+++ Provided data +++

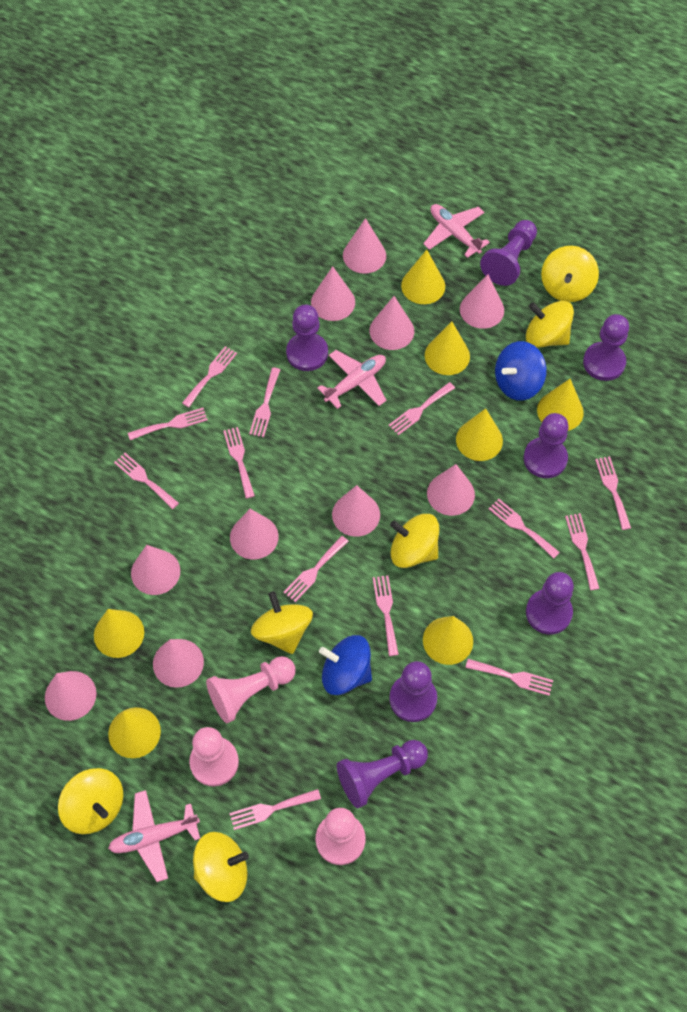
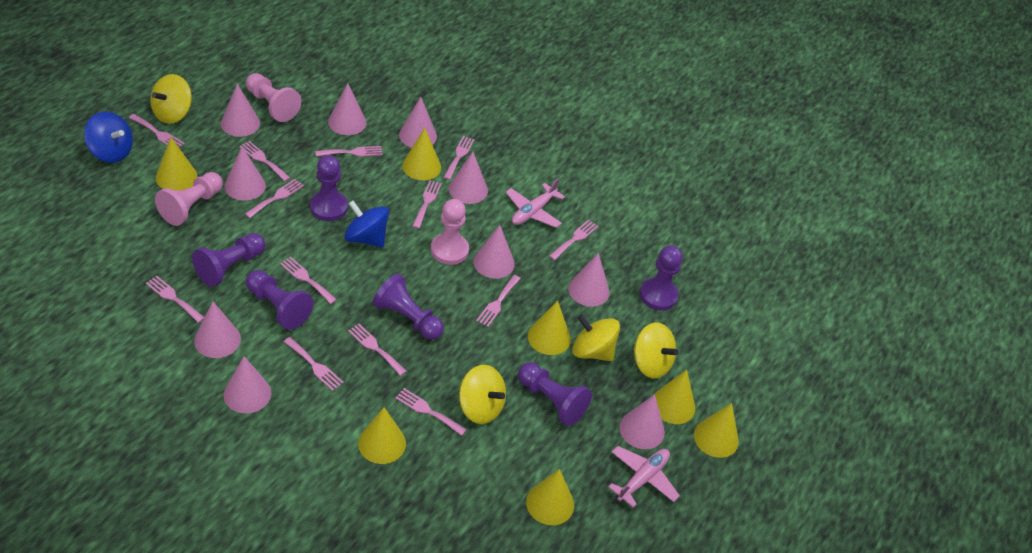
pink plane: 3 -> 2
purple pawn: 7 -> 6
yellow spinning top: 6 -> 4

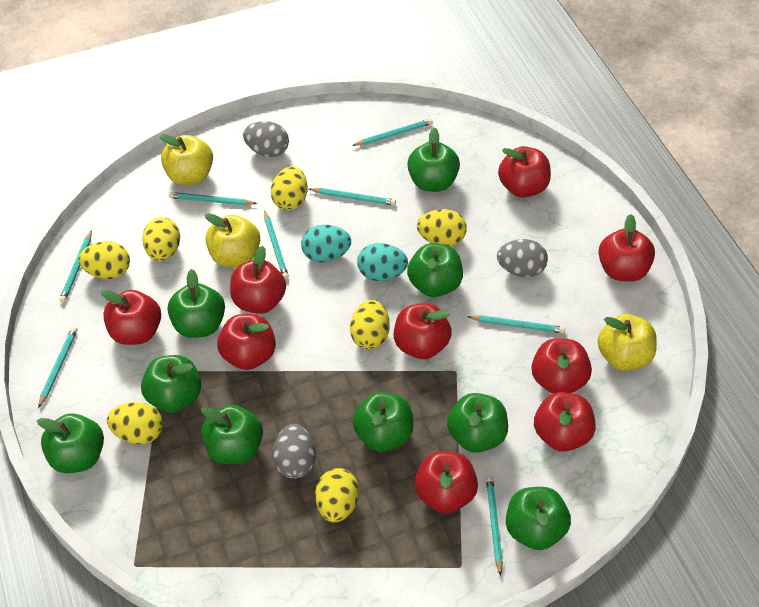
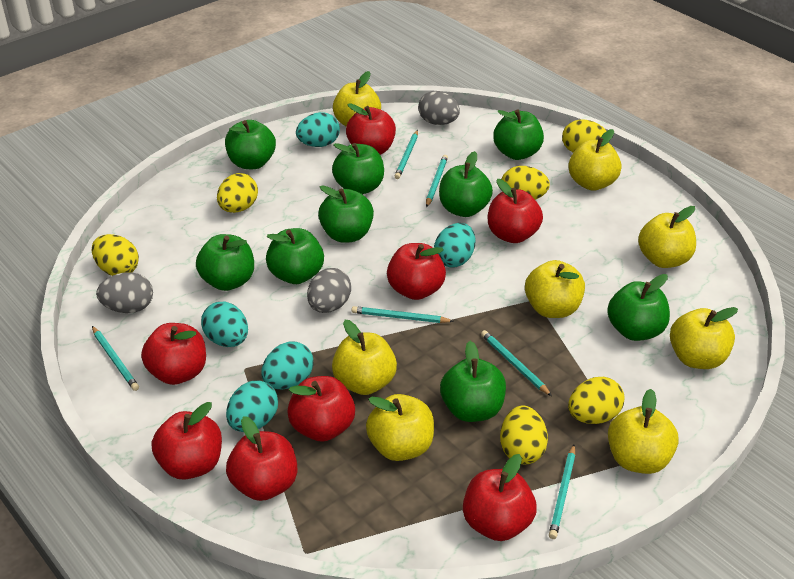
red apple: 9 -> 8
turquoise egg: 2 -> 5
turquoise pencil: 8 -> 6
yellow apple: 3 -> 8
yellow egg: 7 -> 6

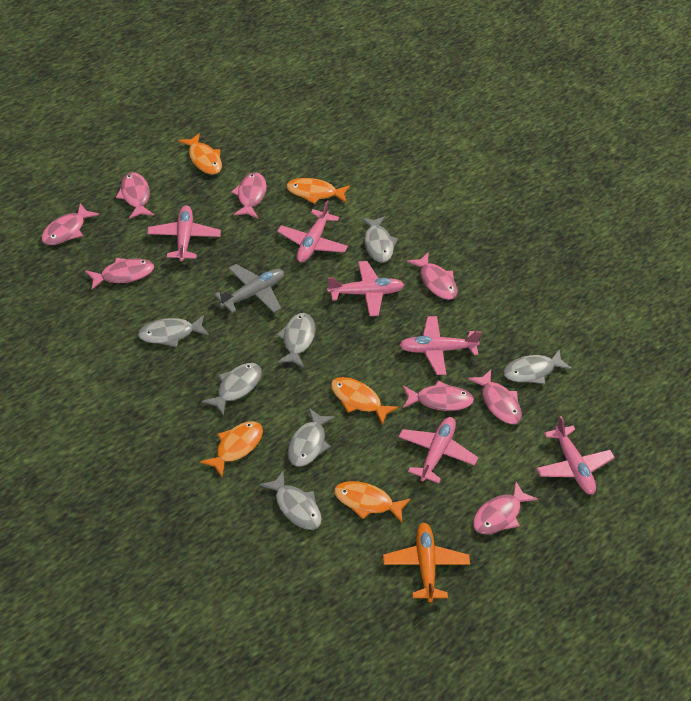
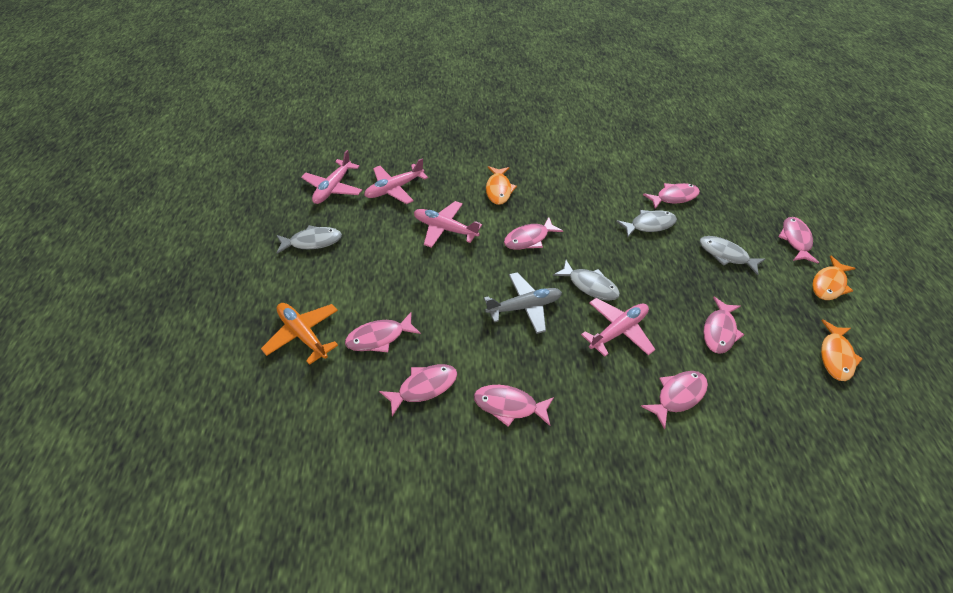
grey fish: 7 -> 4
orange fish: 5 -> 3
pink plane: 6 -> 4

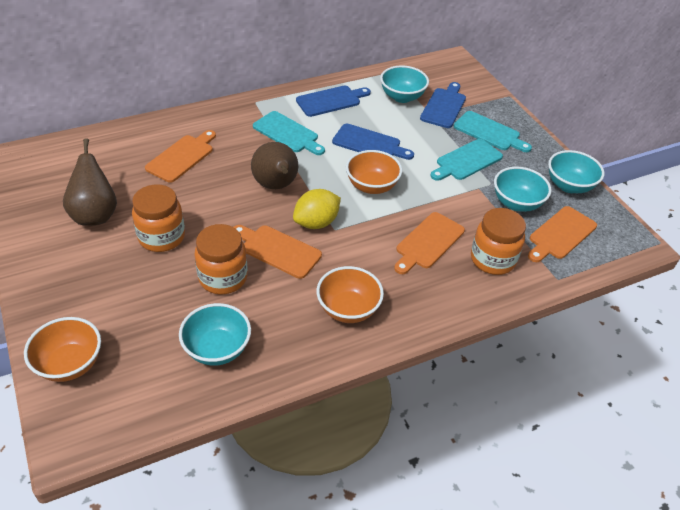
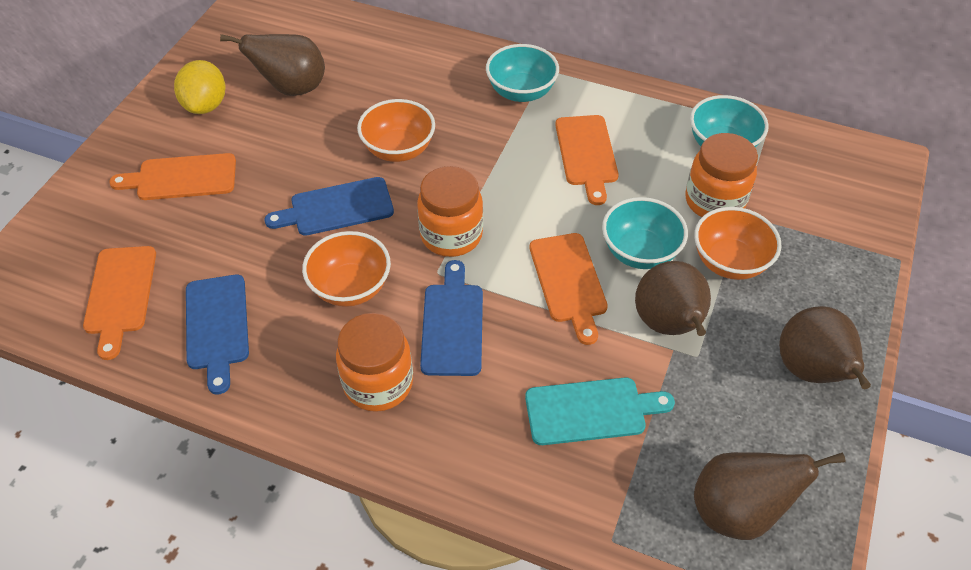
brown pear: 2 -> 4
turquoise bowl: 4 -> 3
turquoise cutting board: 3 -> 1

+++

*What the exercise asks*. When a line in the entries above contains "yellow", count it; please answer with the number only.

*Response to this exercise*. 3